--- SUPPLIED MATERIAL ---

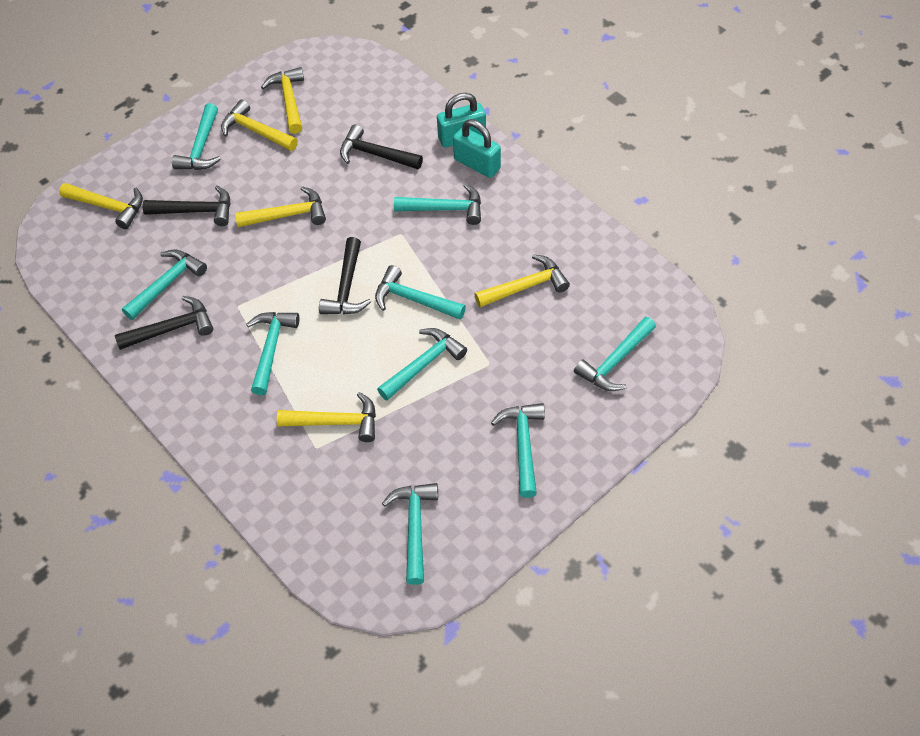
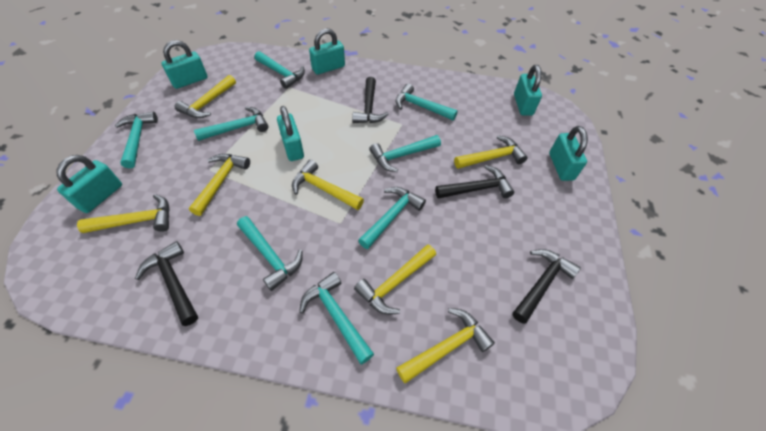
turquoise hammer: 9 -> 8
turquoise padlock: 2 -> 6
yellow hammer: 6 -> 7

---

§ **TASK GOAL**: Print the material again, unchanged, without its pictures.

§ **TASK RESPONSE**:
turquoise hammer: 9 -> 8
turquoise padlock: 2 -> 6
yellow hammer: 6 -> 7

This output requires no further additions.